[Working data]

......

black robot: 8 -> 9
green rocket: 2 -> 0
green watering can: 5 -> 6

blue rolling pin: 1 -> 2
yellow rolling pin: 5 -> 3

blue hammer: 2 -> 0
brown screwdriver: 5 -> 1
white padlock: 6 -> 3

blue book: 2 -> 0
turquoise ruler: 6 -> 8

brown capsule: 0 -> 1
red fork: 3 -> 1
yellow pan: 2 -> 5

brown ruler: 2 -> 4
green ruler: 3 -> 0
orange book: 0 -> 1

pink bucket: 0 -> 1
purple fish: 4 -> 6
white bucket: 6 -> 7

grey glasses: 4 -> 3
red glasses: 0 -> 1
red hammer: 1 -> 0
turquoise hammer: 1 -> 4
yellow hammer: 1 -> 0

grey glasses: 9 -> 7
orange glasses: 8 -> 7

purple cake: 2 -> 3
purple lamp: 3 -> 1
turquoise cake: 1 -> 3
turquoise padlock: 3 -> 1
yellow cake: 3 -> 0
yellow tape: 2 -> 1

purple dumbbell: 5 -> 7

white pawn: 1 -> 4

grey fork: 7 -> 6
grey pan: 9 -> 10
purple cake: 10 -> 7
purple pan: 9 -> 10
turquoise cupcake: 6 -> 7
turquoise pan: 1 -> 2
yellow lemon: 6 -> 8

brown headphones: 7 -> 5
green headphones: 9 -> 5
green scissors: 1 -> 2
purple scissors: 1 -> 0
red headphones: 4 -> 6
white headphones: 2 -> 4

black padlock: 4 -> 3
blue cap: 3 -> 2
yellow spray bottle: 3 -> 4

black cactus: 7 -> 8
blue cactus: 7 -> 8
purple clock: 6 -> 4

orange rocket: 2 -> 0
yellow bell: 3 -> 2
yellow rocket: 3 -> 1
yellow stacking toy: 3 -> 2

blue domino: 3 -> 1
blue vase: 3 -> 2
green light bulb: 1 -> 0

......

The word is "purple". Copy every line above where it appears.

[Completed task]
purple fish: 4 -> 6
purple cake: 2 -> 3
purple lamp: 3 -> 1
purple dumbbell: 5 -> 7
purple cake: 10 -> 7
purple pan: 9 -> 10
purple scissors: 1 -> 0
purple clock: 6 -> 4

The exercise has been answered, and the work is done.